**MATERIAL FOR THE TASK:**
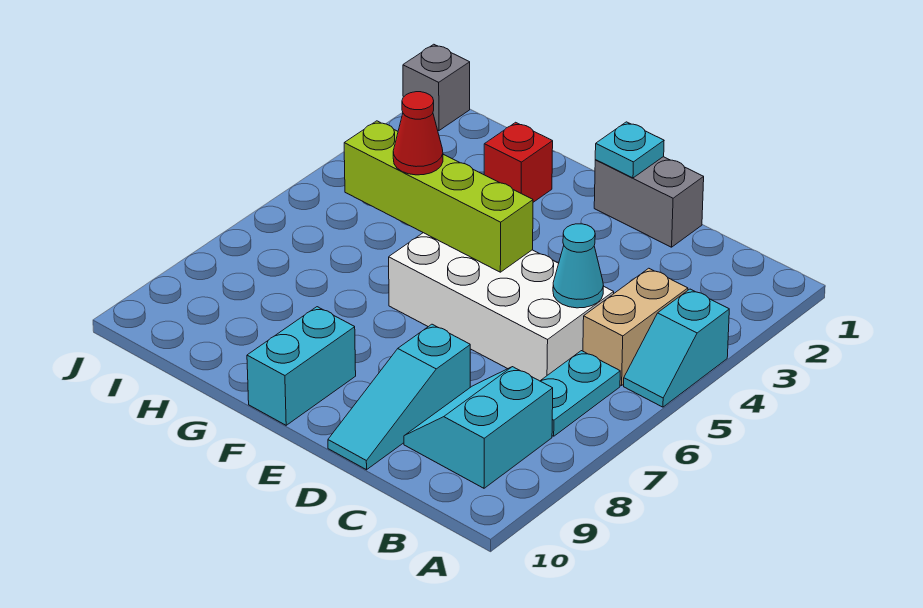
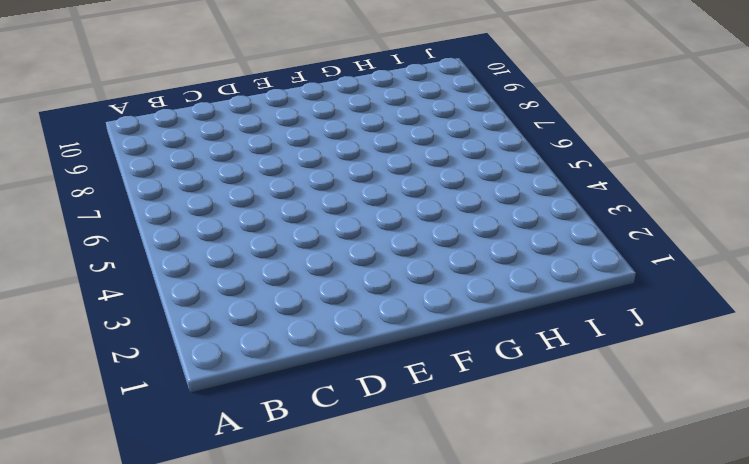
none -> cyan slope A4:A5 level 1 top 4
none -> tan brick B4:B5 level 1
none -> cyan plate B6:B7 level 1

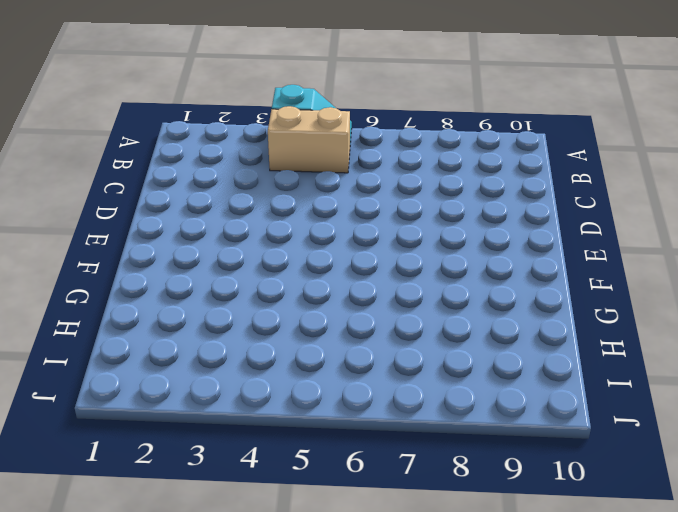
none -> cyan plate B6:B7 level 1
none -> cyan slope B8:C9 level 1 top B
none -> white brick C5:F6 level 1

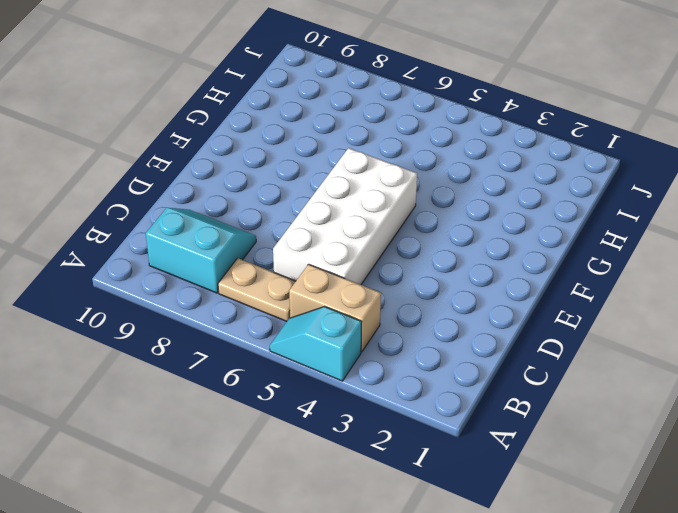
tan plate B6:B7 level 1 -> cyan plate B6:B7 level 1
none -> grey brick D1:E1 level 1
none -> cyan slope D8:D10 level 1 top 8
none -> cyan brick F9:F10 level 1

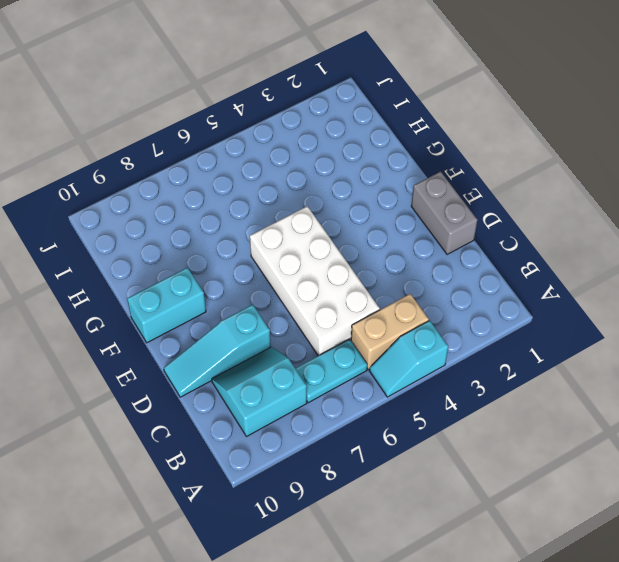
none -> red brick G2 level 1
none -> grey brick J1 level 1
none -> cyan cone C5 level 2

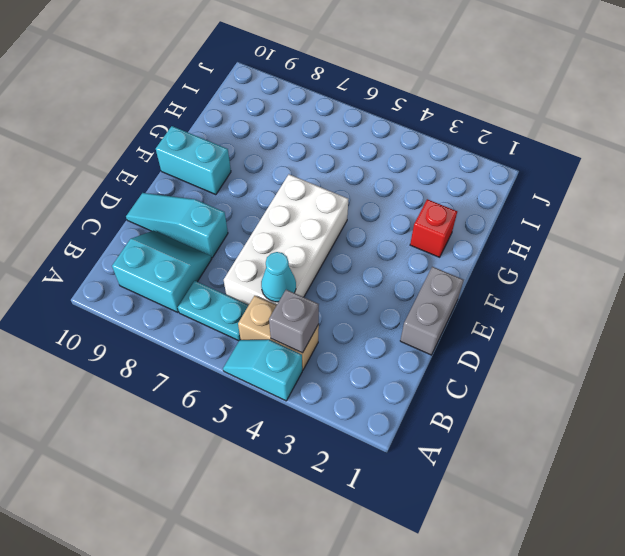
grey brick B4 level 2 -> grey brick J1 level 1
none -> cyan plate E1 level 2
none -> lime brick E5:H5 level 2
none -> red cone G5 level 3

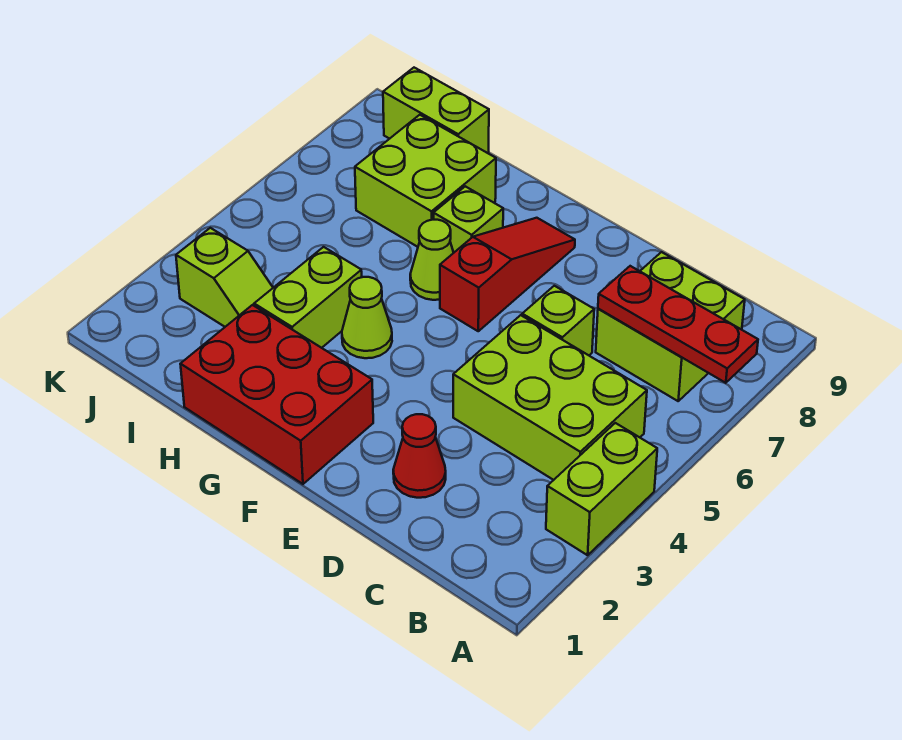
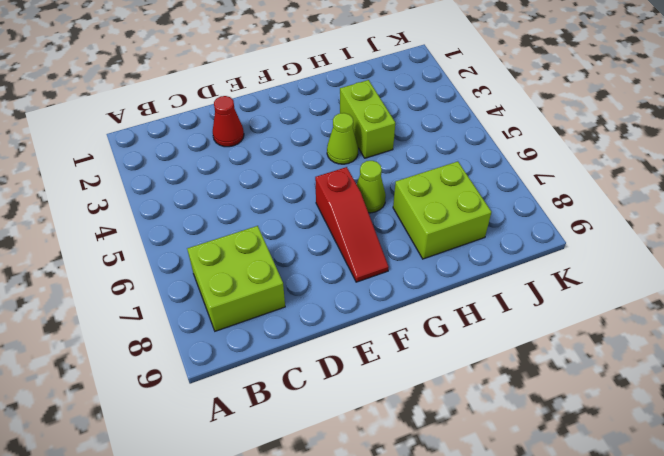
none -> lime brick A3:A4 level 1
none -> lime brick B4:D5 level 1
none -> lime brick D6 level 1

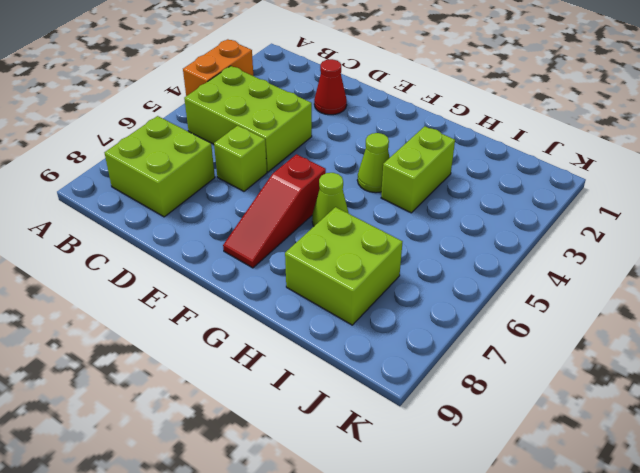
orange brick A3:A4 level 1 -> lime brick A3:A4 level 1
none -> red brick F1:H2 level 1
none -> lime brick G7 level 1
none -> lime slope I3:J3 level 1 top J

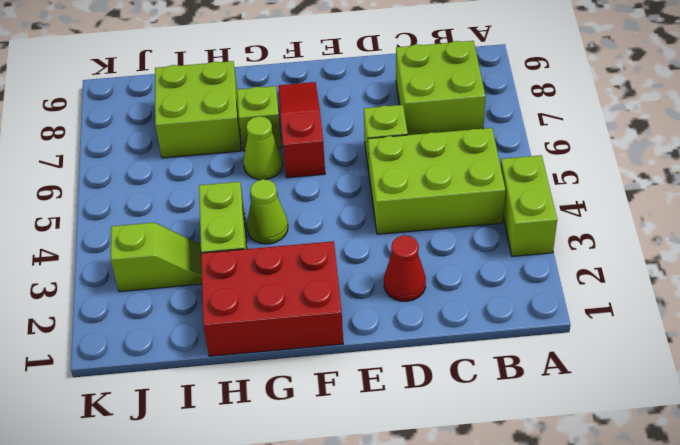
none -> lime brick I9:J9 level 1
none -> red plate A7:C7 level 2

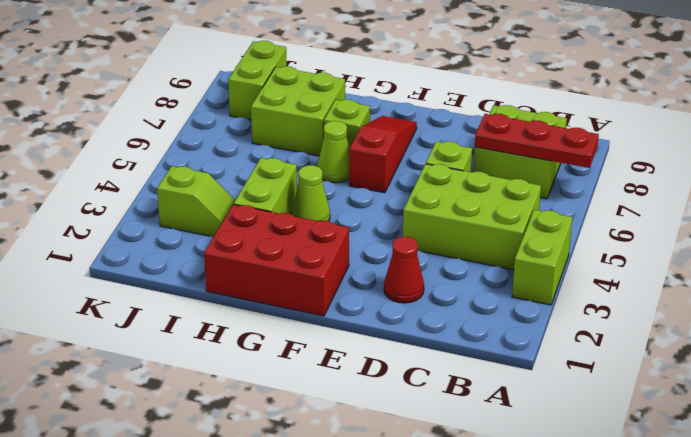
lime brick J8:J9 level 1 -> lime brick I9:J9 level 1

**ACTIVITY:** Out of the records, collect only those lines that contain the string "plate".

**TASK SOLUTION:**
none -> cyan plate B6:B7 level 1
none -> cyan plate B6:B7 level 1
tan plate B6:B7 level 1 -> cyan plate B6:B7 level 1
none -> cyan plate E1 level 2
none -> red plate A7:C7 level 2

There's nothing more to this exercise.